╭─ Materials provided
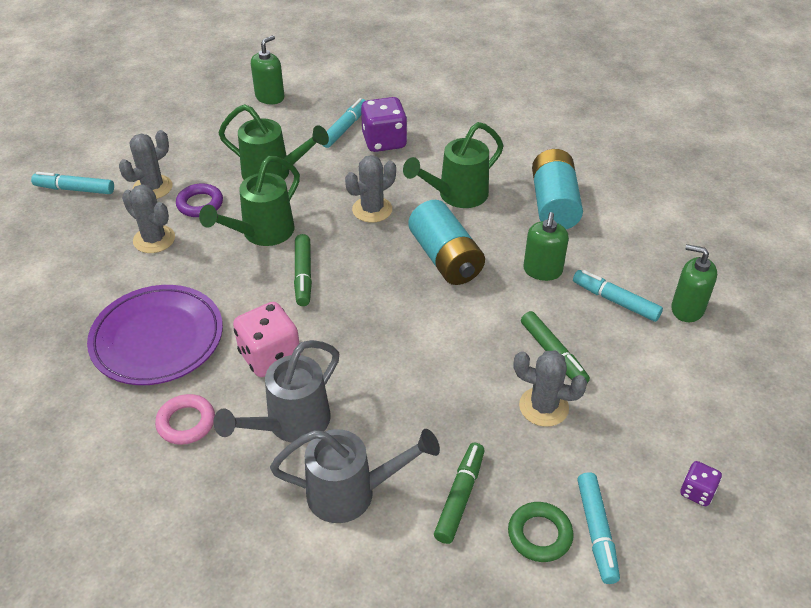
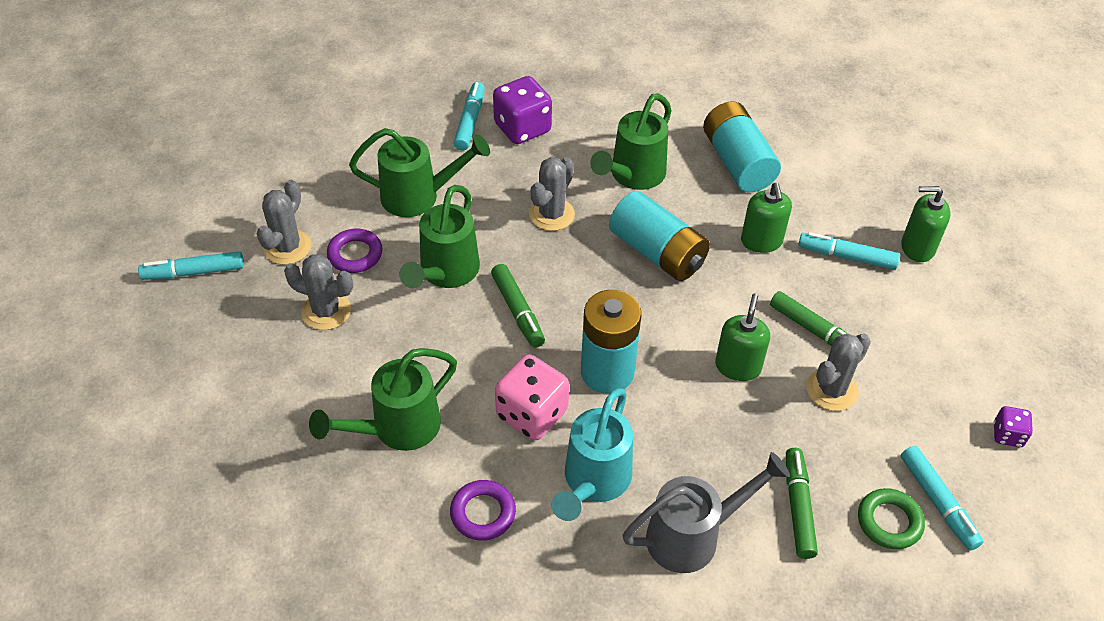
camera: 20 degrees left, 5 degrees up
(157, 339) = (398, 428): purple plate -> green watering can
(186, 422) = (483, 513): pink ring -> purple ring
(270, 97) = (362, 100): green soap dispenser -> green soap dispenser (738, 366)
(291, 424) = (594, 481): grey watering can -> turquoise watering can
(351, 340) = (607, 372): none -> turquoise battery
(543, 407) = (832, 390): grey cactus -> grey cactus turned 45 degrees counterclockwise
╰─
╭─ Materials provided
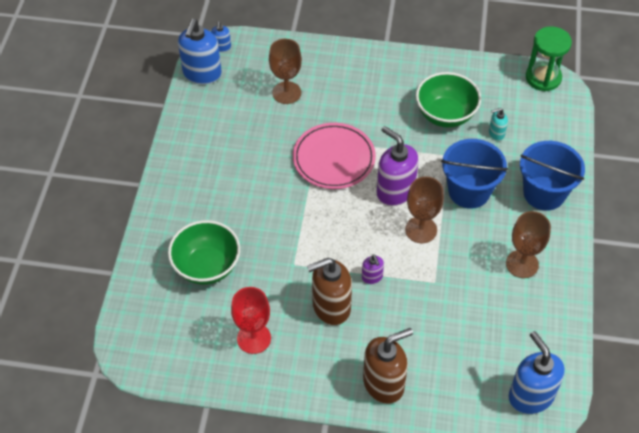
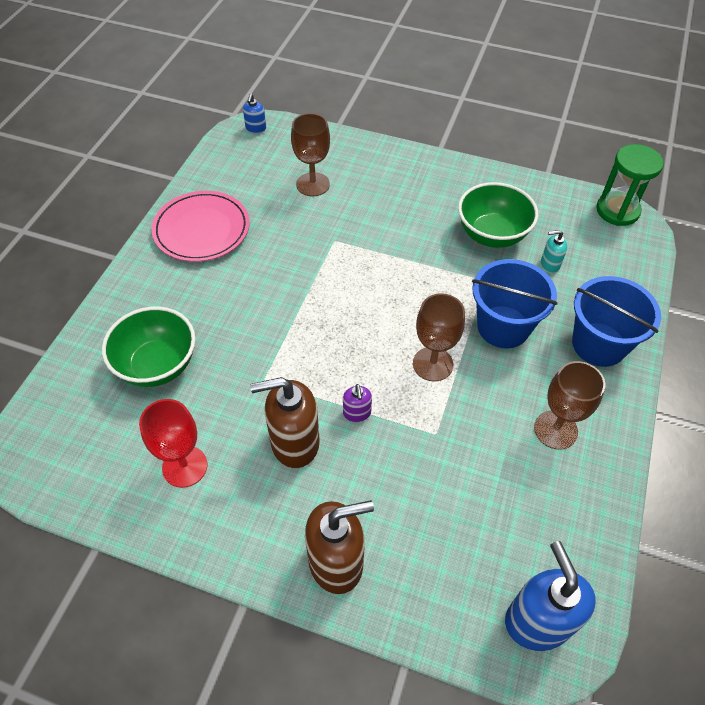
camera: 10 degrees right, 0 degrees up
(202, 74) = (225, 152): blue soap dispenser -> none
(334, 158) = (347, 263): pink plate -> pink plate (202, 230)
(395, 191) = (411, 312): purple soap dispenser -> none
╰─
╭─ Materials provided
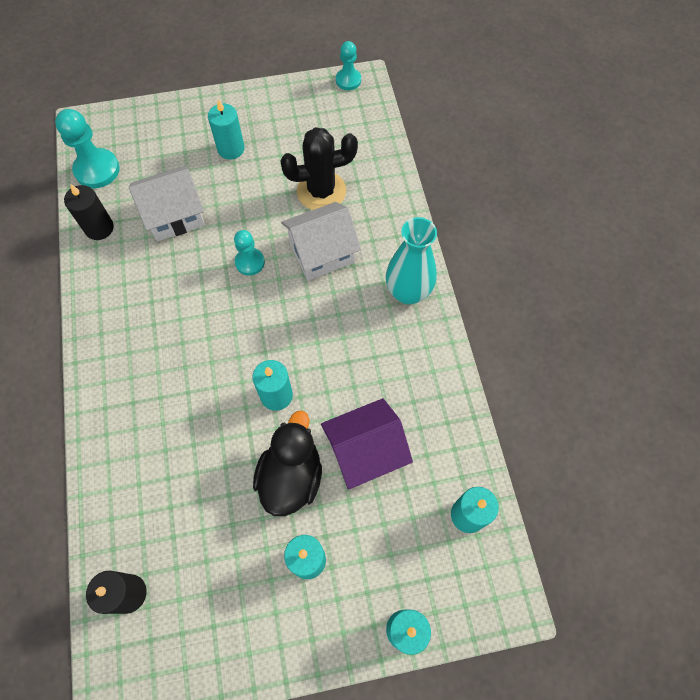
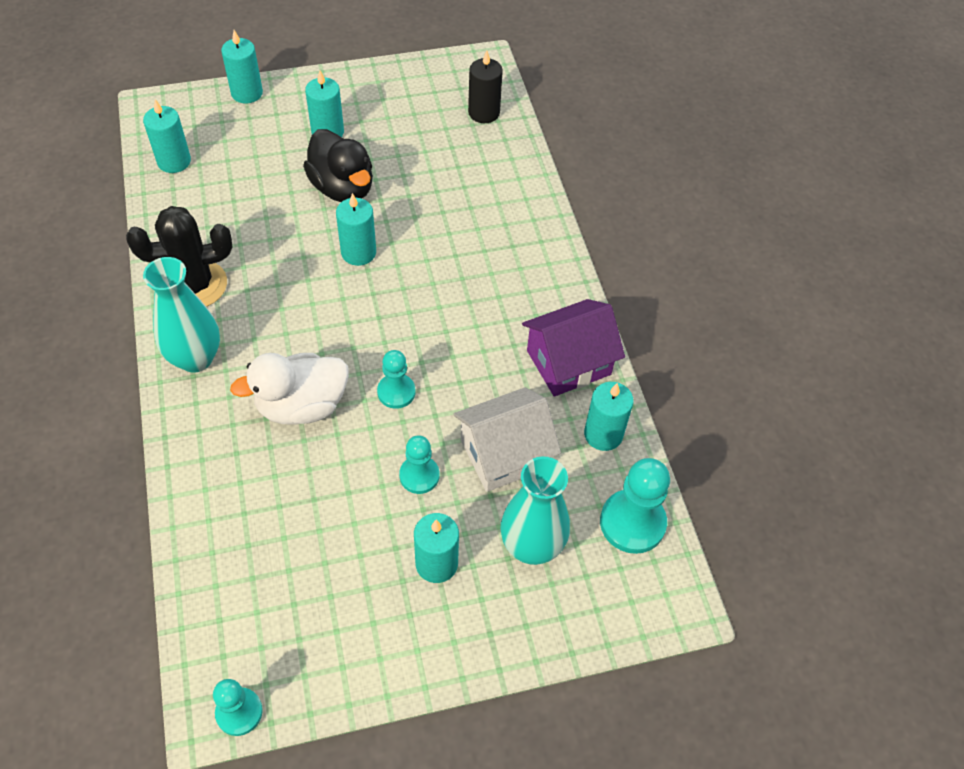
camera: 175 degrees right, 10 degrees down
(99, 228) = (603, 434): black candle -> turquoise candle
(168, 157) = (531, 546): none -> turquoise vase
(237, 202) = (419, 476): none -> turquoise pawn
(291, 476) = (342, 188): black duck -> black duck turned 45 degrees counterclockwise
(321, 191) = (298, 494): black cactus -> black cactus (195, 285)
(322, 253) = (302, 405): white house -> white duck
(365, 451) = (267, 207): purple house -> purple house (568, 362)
╰─
Task description:
For this exercise, output exactly the lines above from the line with "(291, 424) = (594, 481): grey" to the line with "(543, 407) = (832, 390): grey", counting both, and leave out the rest.

Written solution:
(291, 424) = (594, 481): grey watering can -> turquoise watering can
(351, 340) = (607, 372): none -> turquoise battery
(543, 407) = (832, 390): grey cactus -> grey cactus turned 45 degrees counterclockwise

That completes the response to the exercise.